◆ WORK TO BE COMPLETED
Transcribe the records word for word, beginning with the first line and ending with the line that contains "(362, 272) = (315, 350): pink"; include nothing else.

AVAILABLE RECORDS: Begin

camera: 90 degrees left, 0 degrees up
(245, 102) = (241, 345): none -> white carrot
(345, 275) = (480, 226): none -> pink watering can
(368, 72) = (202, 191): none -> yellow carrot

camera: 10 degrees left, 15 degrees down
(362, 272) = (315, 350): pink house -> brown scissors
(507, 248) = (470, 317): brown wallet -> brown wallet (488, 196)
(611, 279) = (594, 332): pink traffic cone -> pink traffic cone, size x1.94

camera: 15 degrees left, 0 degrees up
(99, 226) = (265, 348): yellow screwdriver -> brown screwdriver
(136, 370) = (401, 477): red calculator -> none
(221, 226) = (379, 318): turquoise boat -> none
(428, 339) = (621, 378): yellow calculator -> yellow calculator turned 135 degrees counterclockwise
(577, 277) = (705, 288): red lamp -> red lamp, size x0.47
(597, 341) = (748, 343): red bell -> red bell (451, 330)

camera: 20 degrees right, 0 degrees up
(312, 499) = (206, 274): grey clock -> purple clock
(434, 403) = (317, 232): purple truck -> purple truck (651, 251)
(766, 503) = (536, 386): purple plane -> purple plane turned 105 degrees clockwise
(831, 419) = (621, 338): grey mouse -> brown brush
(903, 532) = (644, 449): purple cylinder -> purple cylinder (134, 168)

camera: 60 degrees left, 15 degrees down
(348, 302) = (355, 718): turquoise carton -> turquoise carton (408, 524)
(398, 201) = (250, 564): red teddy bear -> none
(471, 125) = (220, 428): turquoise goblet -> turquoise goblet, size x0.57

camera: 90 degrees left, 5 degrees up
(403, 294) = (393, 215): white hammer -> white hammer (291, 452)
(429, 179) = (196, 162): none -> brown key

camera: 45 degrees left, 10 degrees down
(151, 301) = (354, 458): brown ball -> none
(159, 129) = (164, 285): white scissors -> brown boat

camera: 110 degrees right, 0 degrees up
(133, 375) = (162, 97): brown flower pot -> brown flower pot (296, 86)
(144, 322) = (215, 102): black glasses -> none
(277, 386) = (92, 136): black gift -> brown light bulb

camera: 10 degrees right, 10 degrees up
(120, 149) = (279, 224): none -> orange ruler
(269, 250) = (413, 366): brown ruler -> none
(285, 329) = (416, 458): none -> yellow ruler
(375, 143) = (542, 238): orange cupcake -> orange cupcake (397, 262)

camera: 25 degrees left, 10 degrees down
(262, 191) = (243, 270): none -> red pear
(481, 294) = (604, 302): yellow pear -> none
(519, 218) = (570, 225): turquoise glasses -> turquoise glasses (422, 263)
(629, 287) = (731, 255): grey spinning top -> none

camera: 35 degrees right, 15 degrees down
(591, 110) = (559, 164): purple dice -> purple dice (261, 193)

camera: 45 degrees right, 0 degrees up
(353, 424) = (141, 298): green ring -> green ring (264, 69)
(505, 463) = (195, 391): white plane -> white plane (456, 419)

AVAILABLE RECORDS: End

◆ ANSWER SECTION
camera: 90 degrees left, 0 degrees up
(245, 102) = (241, 345): none -> white carrot
(345, 275) = (480, 226): none -> pink watering can
(368, 72) = (202, 191): none -> yellow carrot

camera: 10 degrees left, 15 degrees down
(362, 272) = (315, 350): pink house -> brown scissors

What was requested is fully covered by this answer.